Records supplied:
[Start of Attachment]

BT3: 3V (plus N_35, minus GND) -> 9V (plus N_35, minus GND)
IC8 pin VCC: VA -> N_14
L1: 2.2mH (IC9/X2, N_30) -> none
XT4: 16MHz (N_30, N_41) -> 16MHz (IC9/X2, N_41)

[End of Attachment]
[Start of Attachment]

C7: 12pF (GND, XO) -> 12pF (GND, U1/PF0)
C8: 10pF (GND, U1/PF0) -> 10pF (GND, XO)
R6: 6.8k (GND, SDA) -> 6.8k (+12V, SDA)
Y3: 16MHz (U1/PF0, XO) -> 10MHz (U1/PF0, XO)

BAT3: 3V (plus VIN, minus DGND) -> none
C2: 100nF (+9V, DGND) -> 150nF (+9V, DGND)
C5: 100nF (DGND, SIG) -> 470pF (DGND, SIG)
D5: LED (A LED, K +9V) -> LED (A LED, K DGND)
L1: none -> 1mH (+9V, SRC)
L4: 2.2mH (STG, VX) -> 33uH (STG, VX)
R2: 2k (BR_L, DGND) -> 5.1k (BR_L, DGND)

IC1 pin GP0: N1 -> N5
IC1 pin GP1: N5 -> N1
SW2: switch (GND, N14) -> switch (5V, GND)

[End of Attachment]

What the task asks: Using only the listing above, restate exactly the lines from the line containing "IC1 pin GP0: N1 -> N5" through the line containing "SW2: switch (GND, N14) -> switch (5V, GND)", both included.

Written answer:
IC1 pin GP0: N1 -> N5
IC1 pin GP1: N5 -> N1
SW2: switch (GND, N14) -> switch (5V, GND)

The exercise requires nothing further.